Copying rule for the data below: take the line containing "RADIO3 pin CSN: D6 -> D1" and every line after it to the end, exactly, and drop all pictures.

**** Records for processing

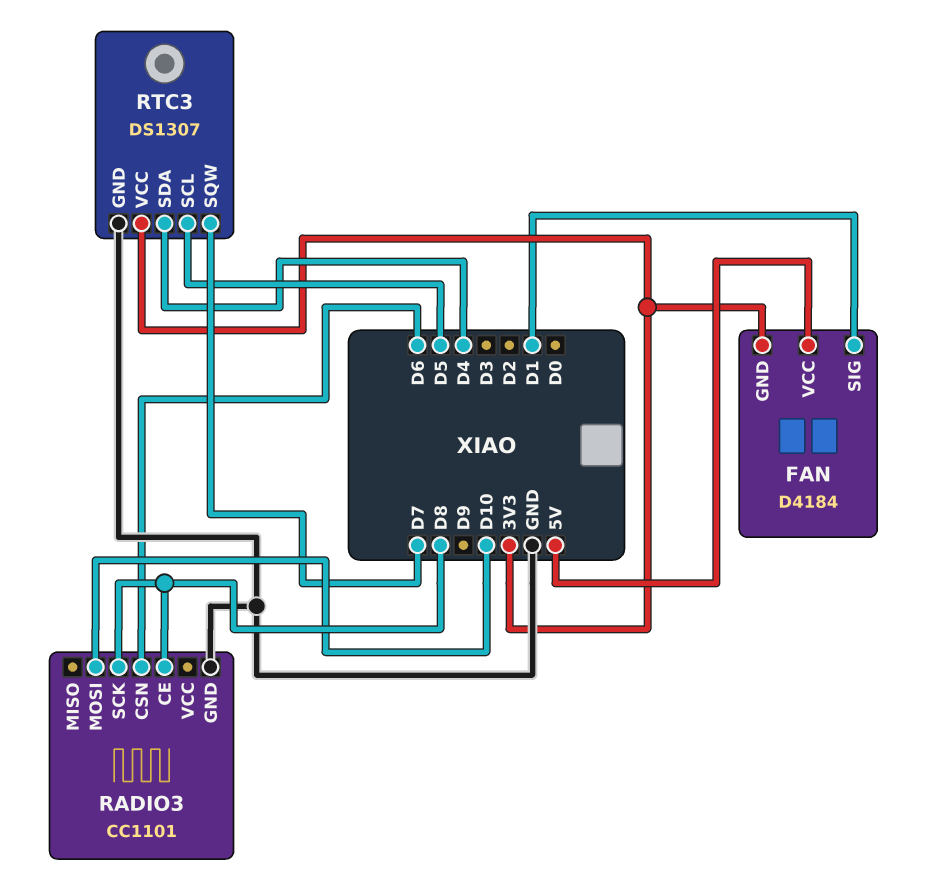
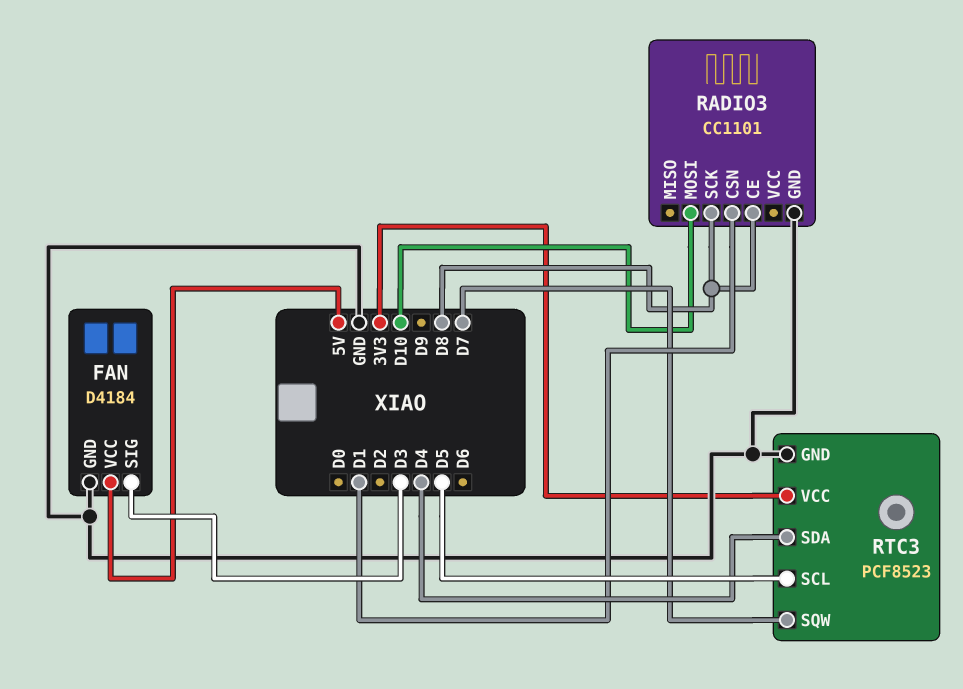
FAN pin GND: 3V3 -> GND
FAN pin SIG: D1 -> D3
RADIO3 pin CSN: D6 -> D1
RTC3: DS1307 -> PCF8523

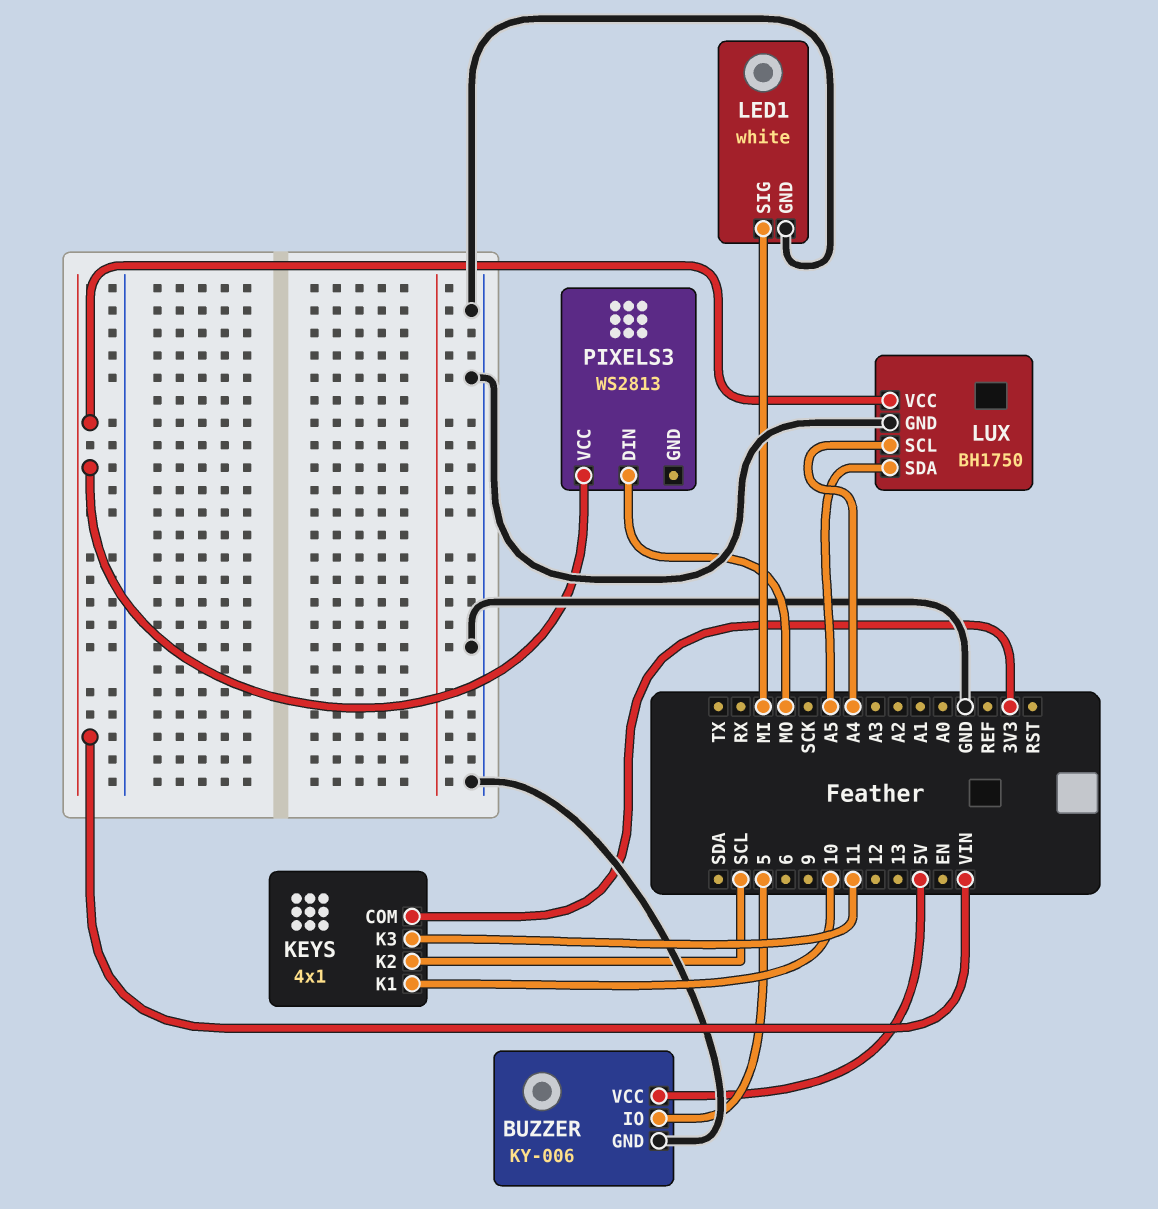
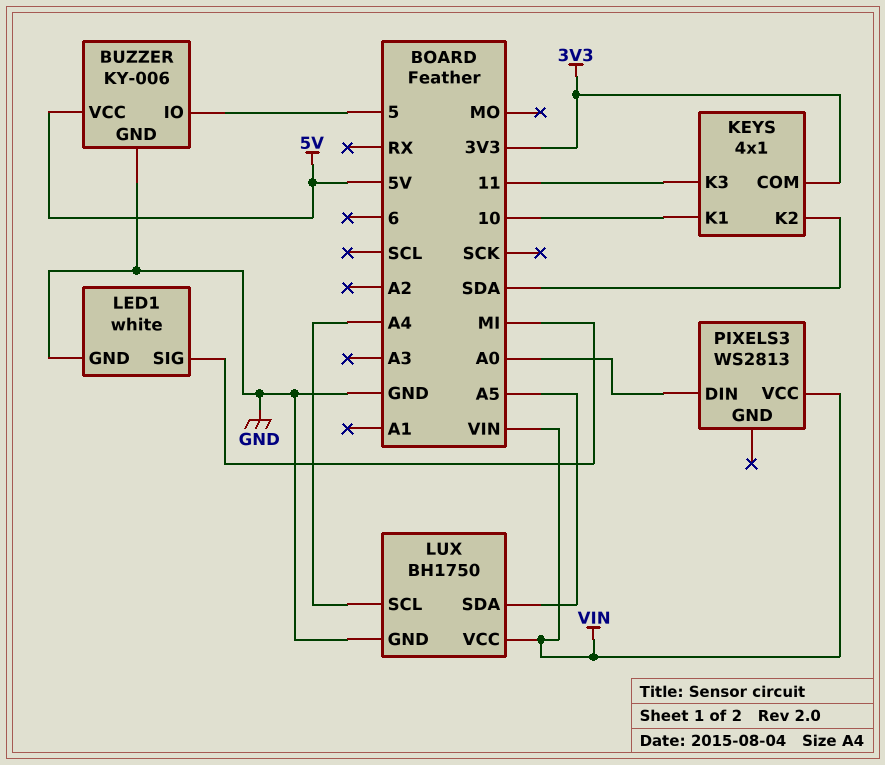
KEYS pin K2: SCL -> SDA
PIXELS3 pin DIN: MO -> A0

********

Finished exercise:
RADIO3 pin CSN: D6 -> D1
RTC3: DS1307 -> PCF8523

KEYS pin K2: SCL -> SDA
PIXELS3 pin DIN: MO -> A0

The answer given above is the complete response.